- _Your assignment_: The expected answer is every line of the material that contains the word "domino".

- _Dataset_:
+--

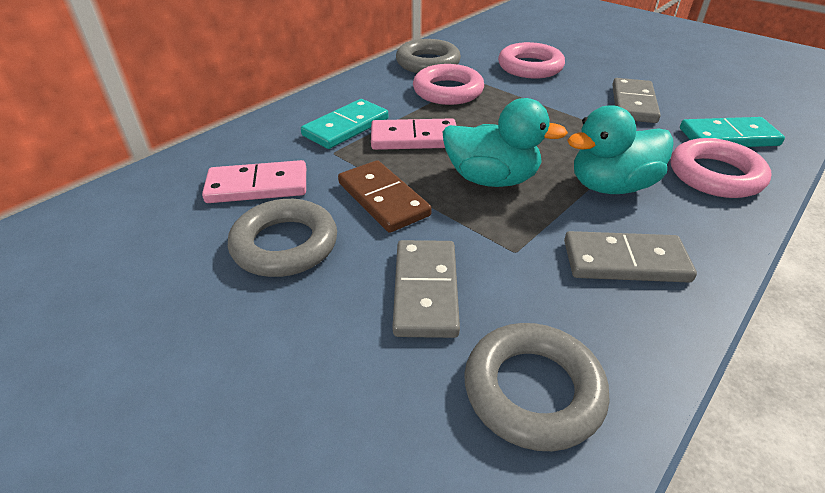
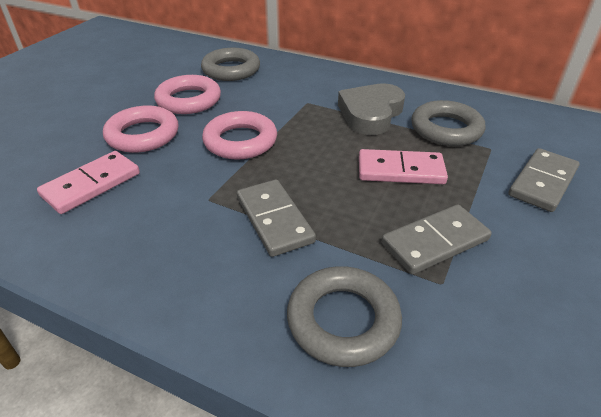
brown domino: [338,160,432,233] = 1 -> none = 0
grey heart: none = 0 -> [338,83,405,135] = 1
turquoise domino: [301,99,388,149] [680,117,785,147] = 2 -> none = 0
turquoise duck: [443,98,568,187] [567,105,674,194] = 2 -> none = 0

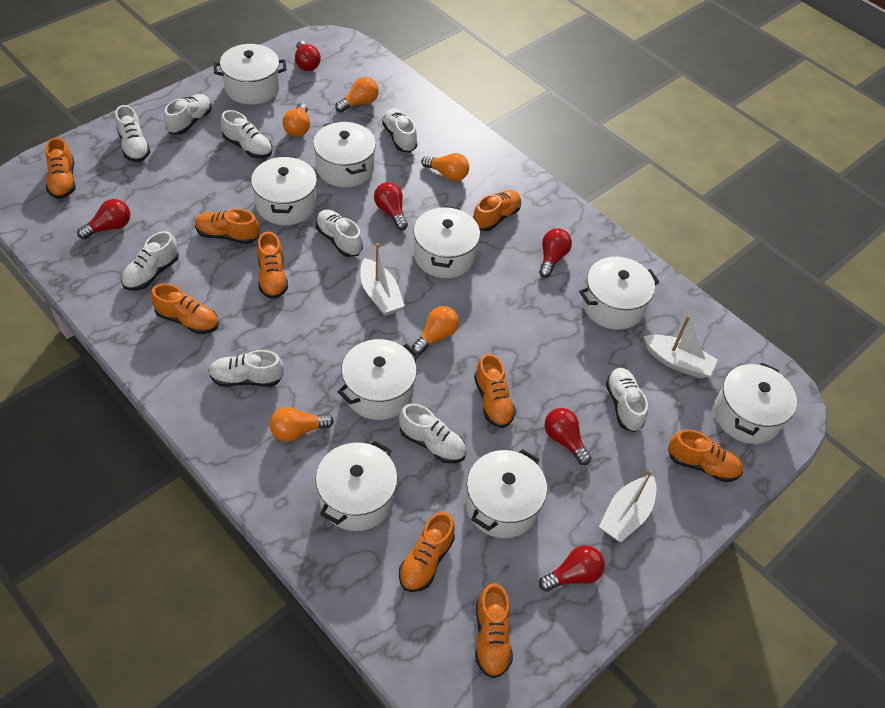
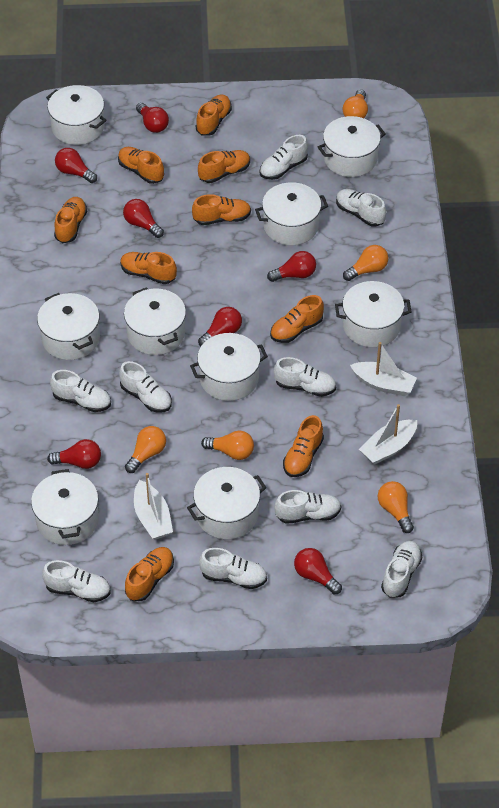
red light bulb: [77,199,130,239] [295,41,321,71] [374,182,408,230] [539,228,572,278] [539,545,605,592] [545,408,591,465] = 6 -> [47,439,101,469] [55,148,97,183] [123,199,164,238] [136,103,169,133] [198,307,242,346] [267,251,316,282] [294,548,342,595] = 7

+--

- _Written response_:
brown domino: [338,160,432,233] = 1 -> none = 0
turquoise domino: [301,99,388,149] [680,117,785,147] = 2 -> none = 0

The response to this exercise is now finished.